# [Activity]
Restate the lines of the material below word for word, from the first through the one containing "(457, 394) = (274, 382): none", and include nothing else; pictures stay out.

# [Data extracts]
□ □ □
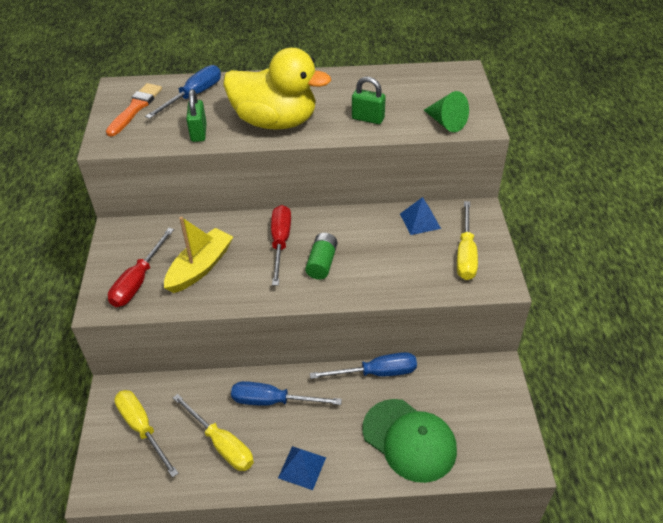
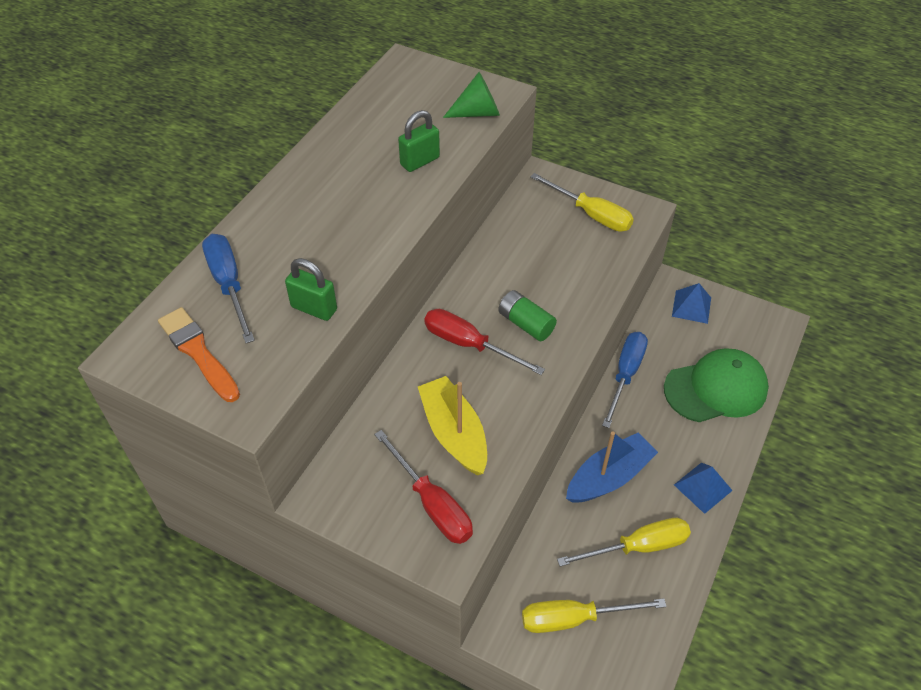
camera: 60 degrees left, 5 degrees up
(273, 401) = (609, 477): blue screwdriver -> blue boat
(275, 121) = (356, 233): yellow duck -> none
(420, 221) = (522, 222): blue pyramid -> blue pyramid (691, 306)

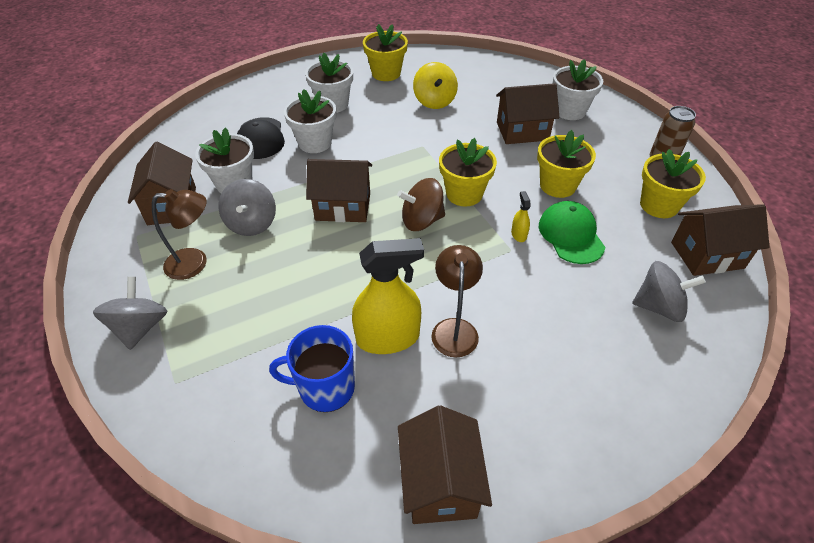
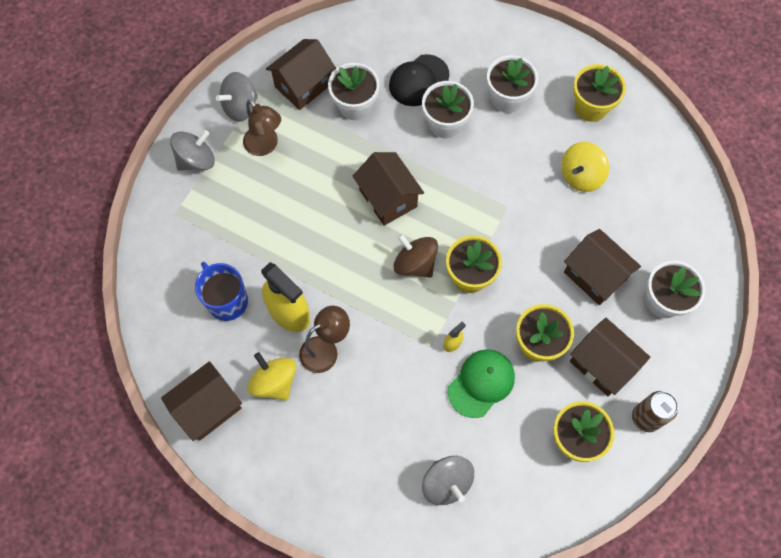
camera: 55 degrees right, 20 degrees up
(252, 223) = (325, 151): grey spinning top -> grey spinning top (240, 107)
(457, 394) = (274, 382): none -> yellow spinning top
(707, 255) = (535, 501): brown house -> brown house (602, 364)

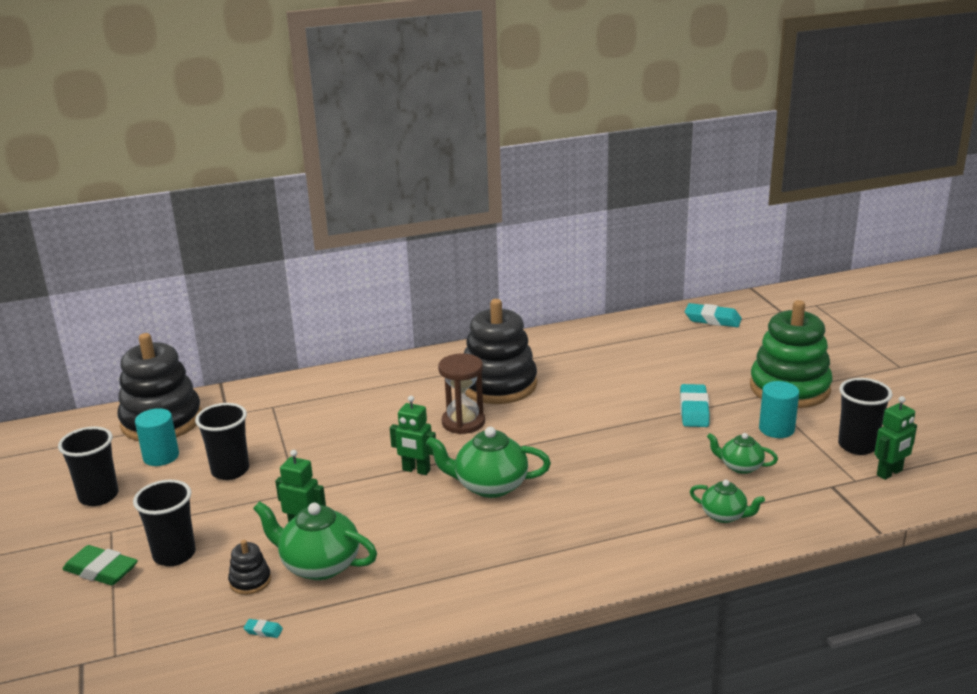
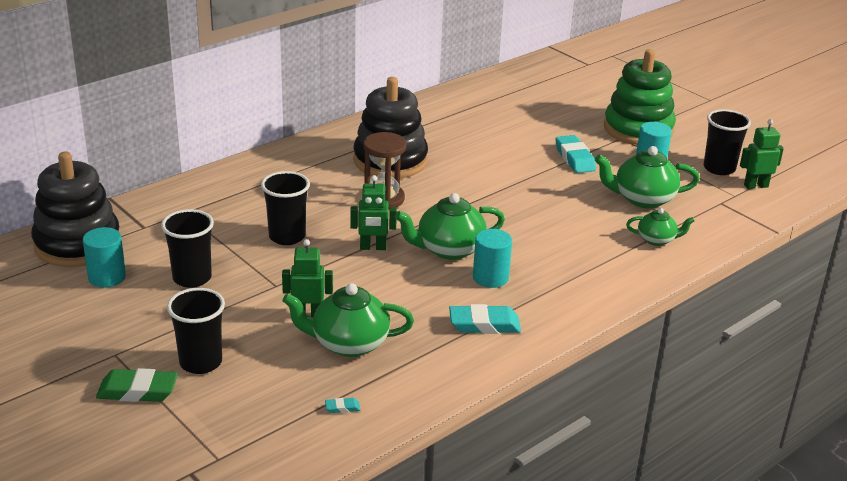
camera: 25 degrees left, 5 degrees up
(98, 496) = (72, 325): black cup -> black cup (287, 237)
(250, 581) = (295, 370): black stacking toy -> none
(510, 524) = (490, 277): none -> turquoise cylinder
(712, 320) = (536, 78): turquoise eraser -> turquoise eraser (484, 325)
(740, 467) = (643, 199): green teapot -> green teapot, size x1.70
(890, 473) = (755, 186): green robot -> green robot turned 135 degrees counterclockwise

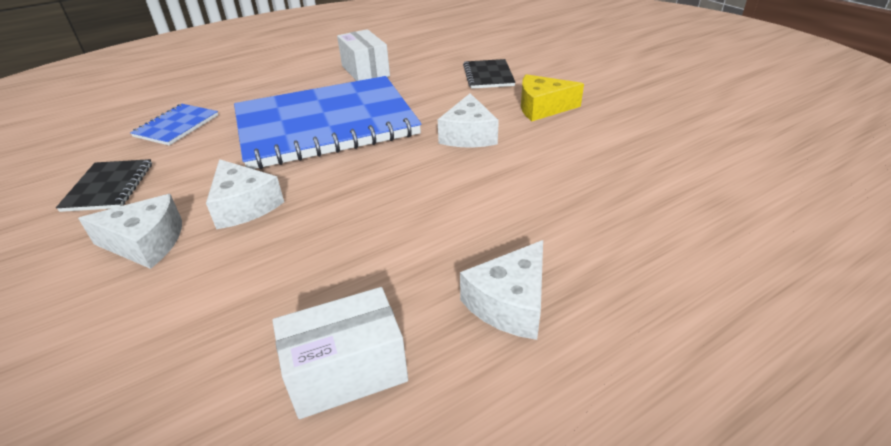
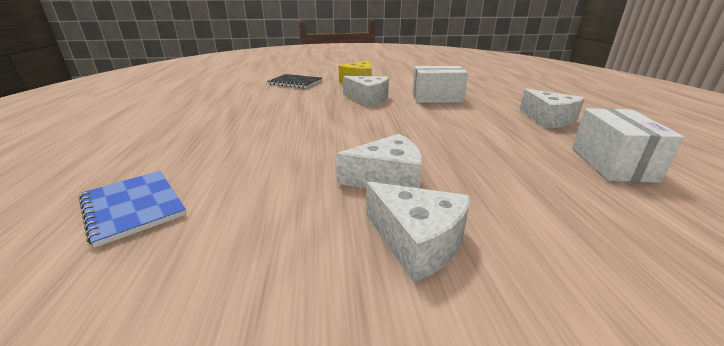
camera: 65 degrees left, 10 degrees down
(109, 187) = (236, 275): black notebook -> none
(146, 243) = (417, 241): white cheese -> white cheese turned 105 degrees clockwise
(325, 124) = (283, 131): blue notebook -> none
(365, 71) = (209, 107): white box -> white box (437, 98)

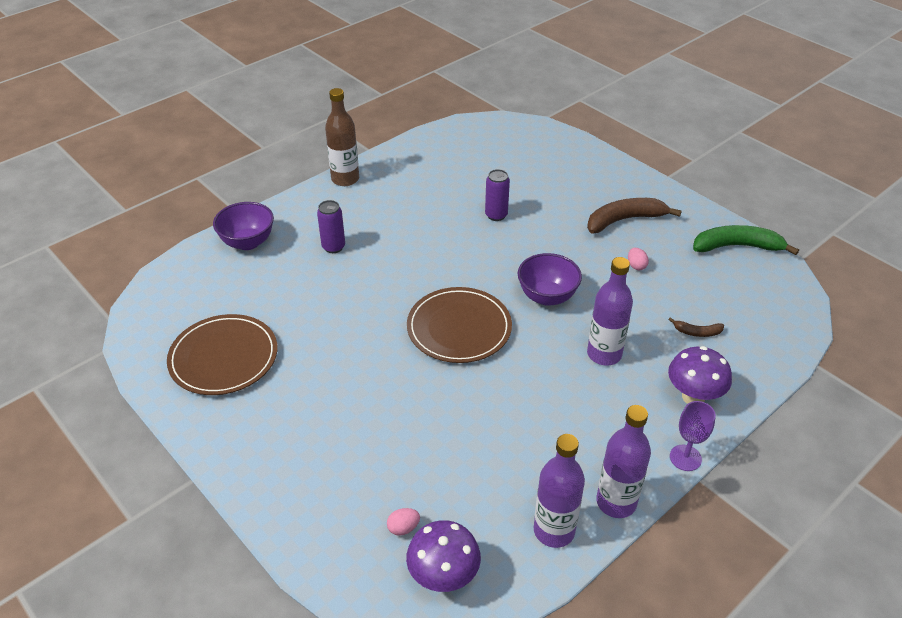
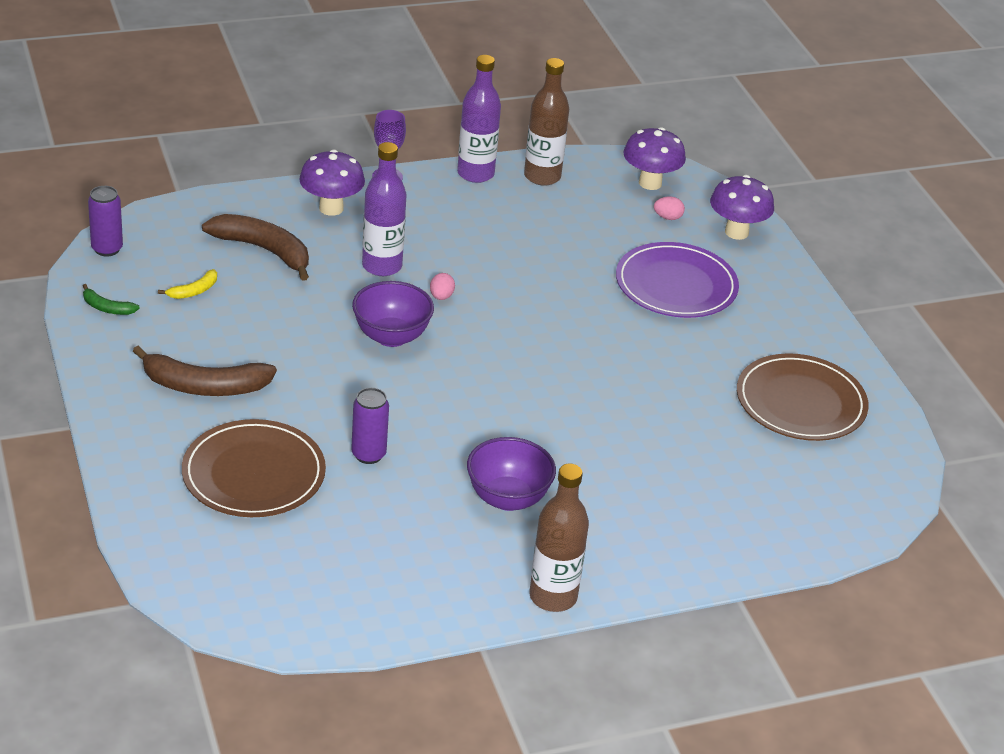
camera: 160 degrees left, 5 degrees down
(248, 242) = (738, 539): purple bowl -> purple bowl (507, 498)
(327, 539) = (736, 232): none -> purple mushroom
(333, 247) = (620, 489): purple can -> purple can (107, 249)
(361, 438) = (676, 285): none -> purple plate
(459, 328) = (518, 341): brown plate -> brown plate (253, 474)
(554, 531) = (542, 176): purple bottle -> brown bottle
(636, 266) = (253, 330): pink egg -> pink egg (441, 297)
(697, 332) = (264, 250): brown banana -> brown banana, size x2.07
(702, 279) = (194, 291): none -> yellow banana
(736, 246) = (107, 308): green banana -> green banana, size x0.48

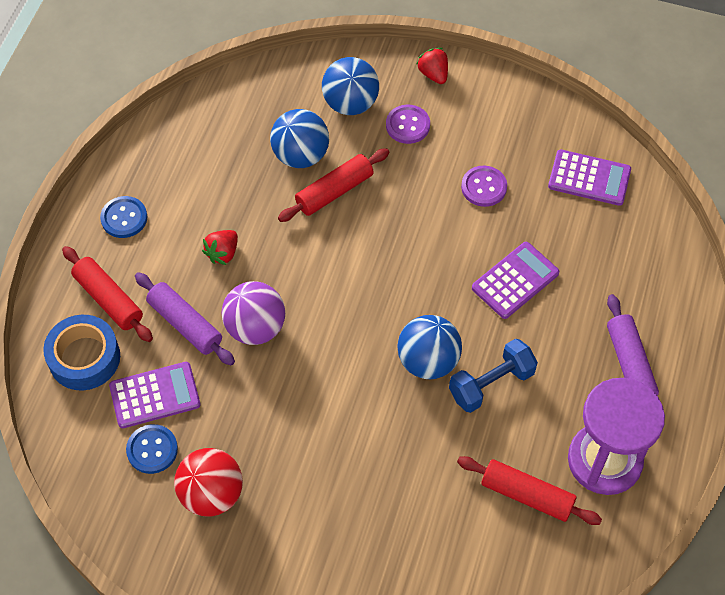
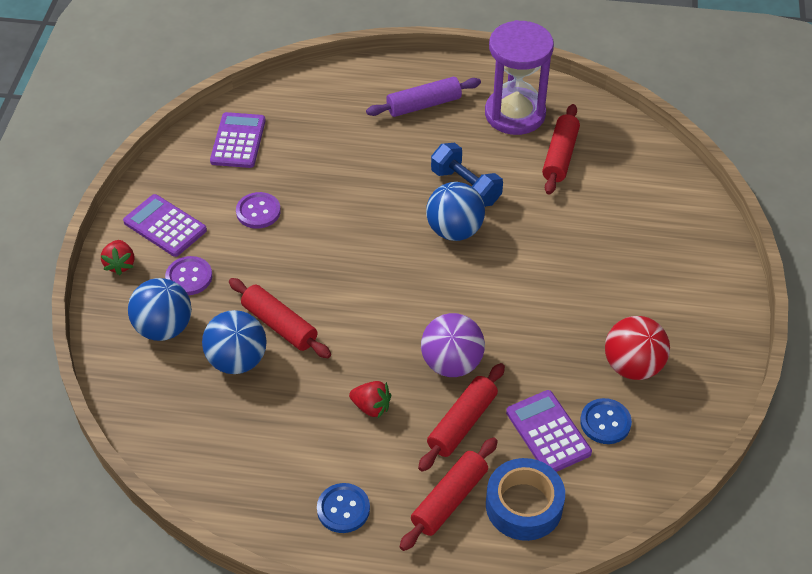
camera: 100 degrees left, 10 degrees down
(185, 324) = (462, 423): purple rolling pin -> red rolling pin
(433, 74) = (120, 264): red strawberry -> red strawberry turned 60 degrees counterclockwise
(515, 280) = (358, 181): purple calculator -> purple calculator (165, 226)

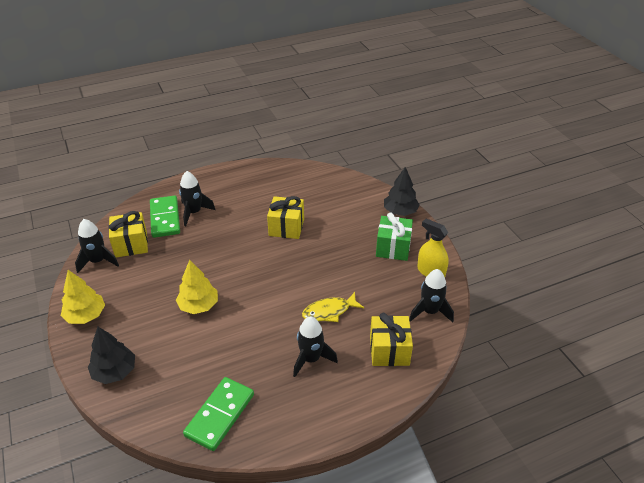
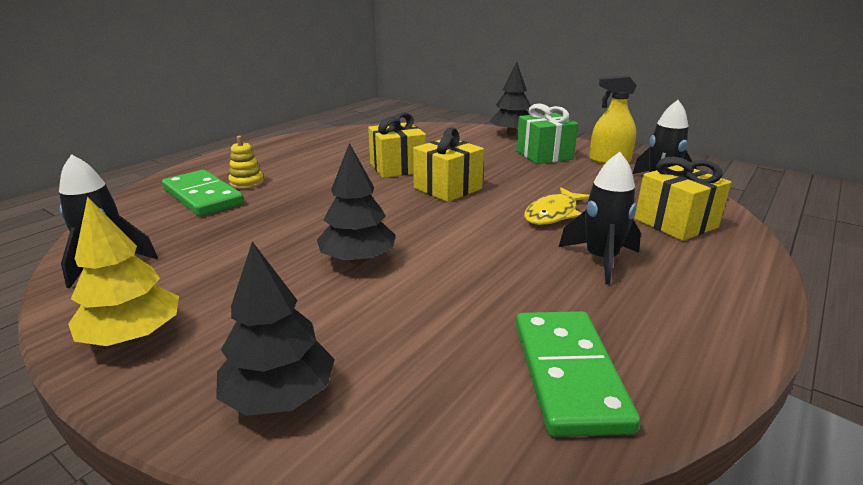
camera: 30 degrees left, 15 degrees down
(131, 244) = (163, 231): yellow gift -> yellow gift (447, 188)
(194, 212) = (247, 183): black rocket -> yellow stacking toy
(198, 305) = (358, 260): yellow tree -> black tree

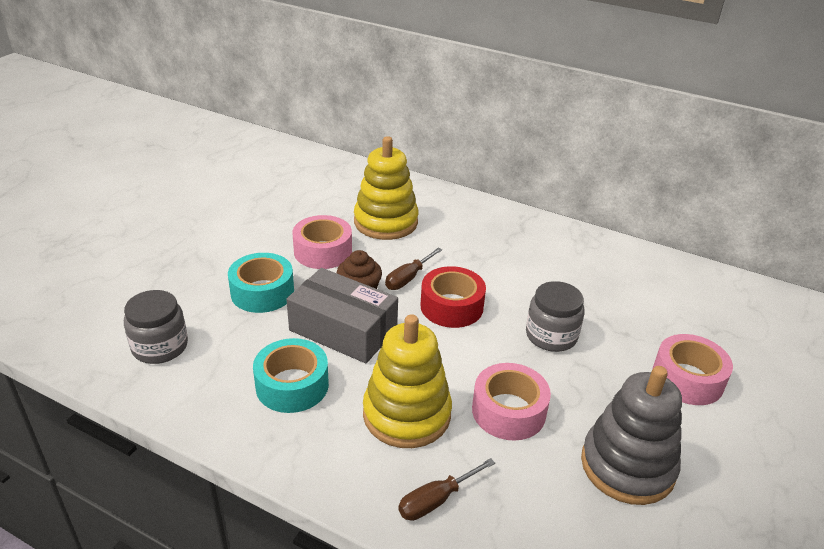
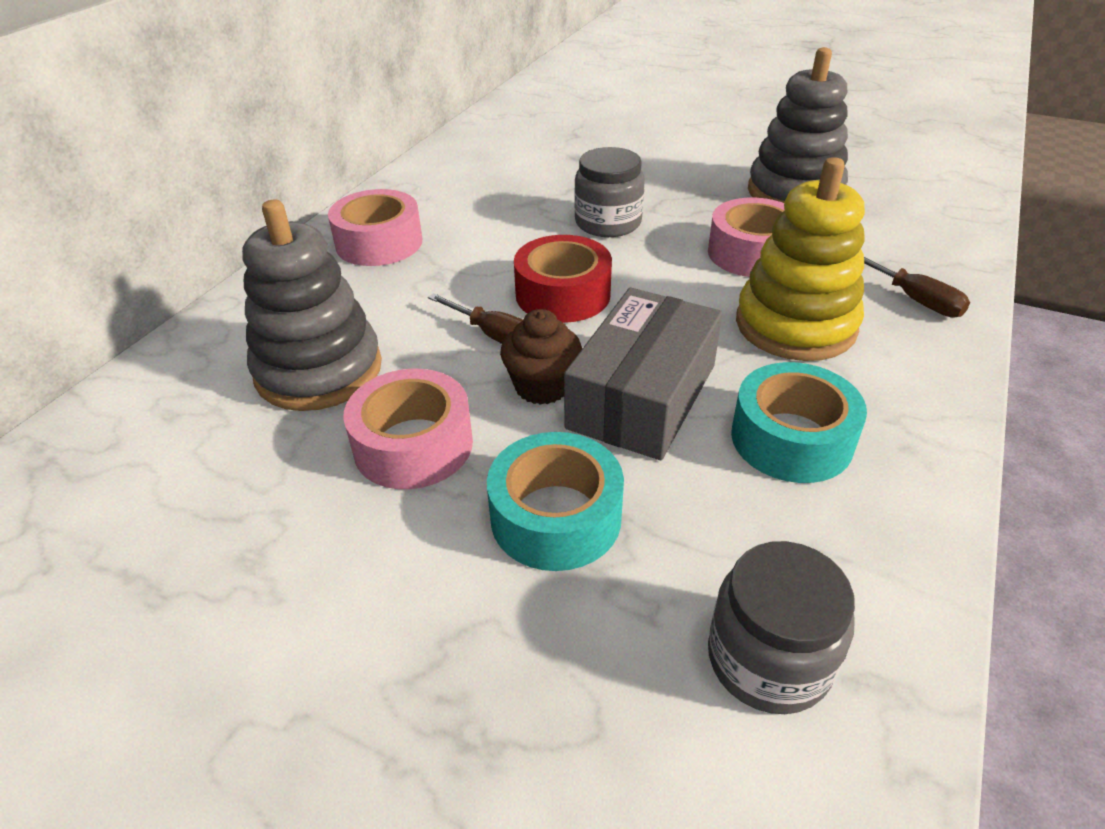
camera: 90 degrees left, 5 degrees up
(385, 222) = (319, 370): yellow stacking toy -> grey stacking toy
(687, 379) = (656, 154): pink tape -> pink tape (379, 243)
□ □ □
# [Solution below]
camera: 60 degrees left, 5 degrees up
(273, 401) = (609, 477): blue screwdriver -> blue boat
(275, 121) = (356, 233): yellow duck -> none
(420, 221) = (522, 222): blue pyramid -> blue pyramid (691, 306)

camera: 55 degrees right, 20 degrees up
(252, 223) = (325, 151): grey spinning top -> grey spinning top (240, 107)
(457, 394) = (274, 382): none -> yellow spinning top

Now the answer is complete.